- **EXERCISE AIM**
Restate word for word the run of lines that begins at the one containing "green brick C7:D7" and ends at the last line of the listing.

- **AVAILABLE DATA**
§

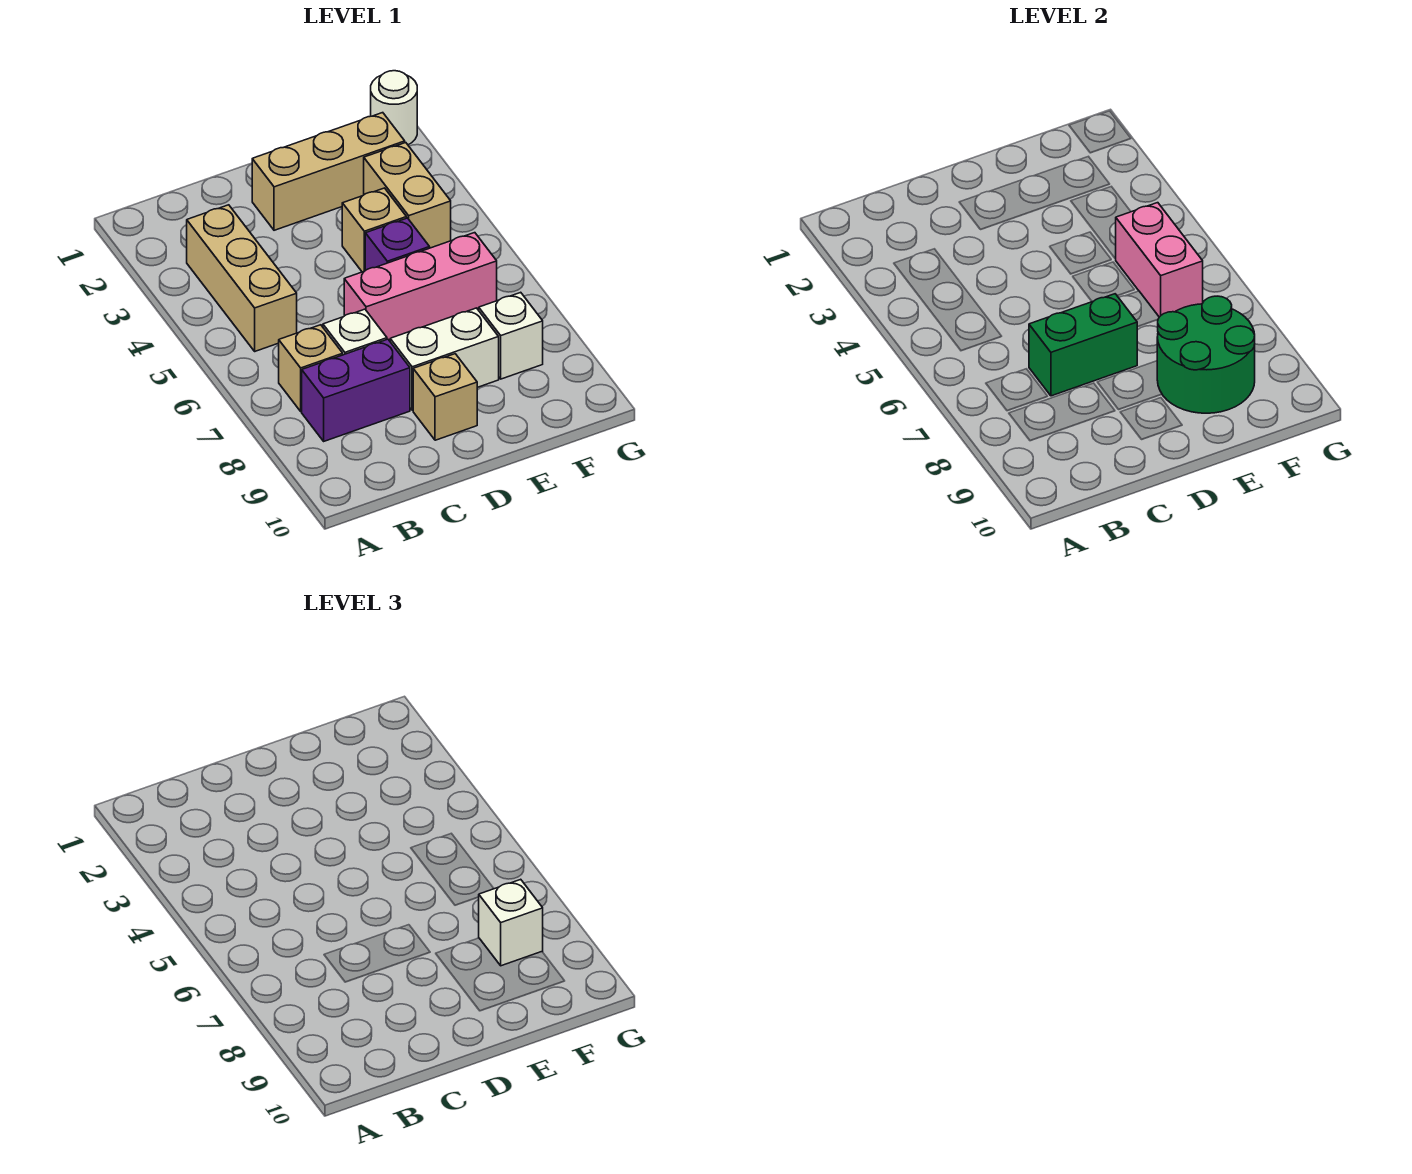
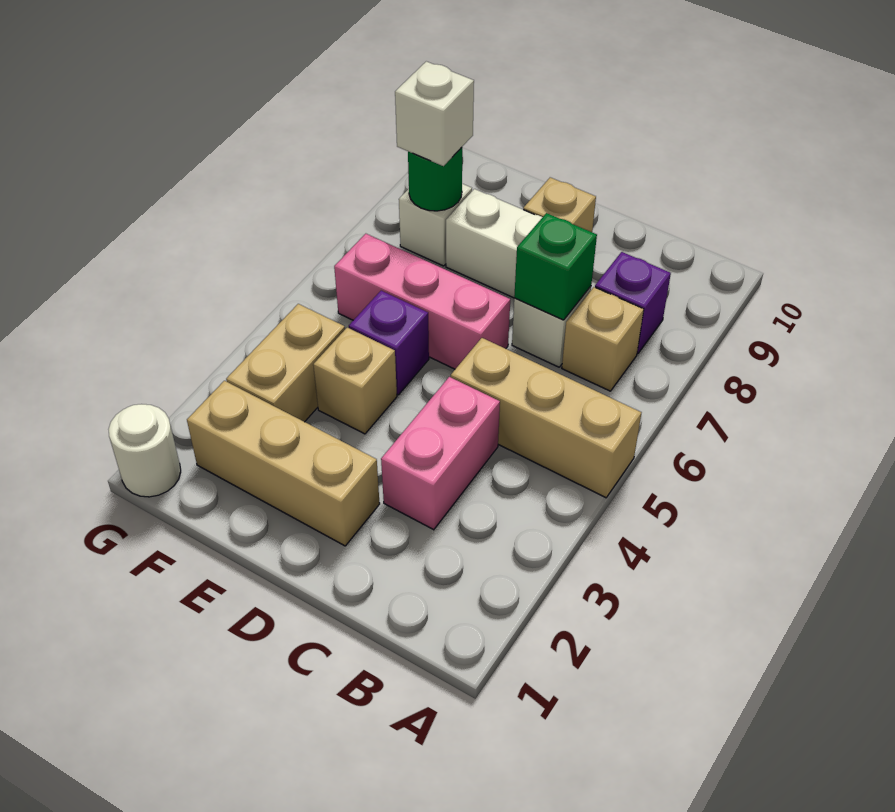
tan brick B3:B5 level 1 -> tan brick A5:C5 level 1
purple brick B8:C8 level 1 -> purple brick B8 level 1
green brick C7:D7 level 2 -> green brick C7 level 2
green round brick E8:F9 level 2 -> green round brick F8 level 2
pink brick F5:F6 level 2 -> pink brick C3:C4 level 1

§

- **RESPONSE AREA**
green brick C7:D7 level 2 -> green brick C7 level 2
green round brick E8:F9 level 2 -> green round brick F8 level 2
pink brick F5:F6 level 2 -> pink brick C3:C4 level 1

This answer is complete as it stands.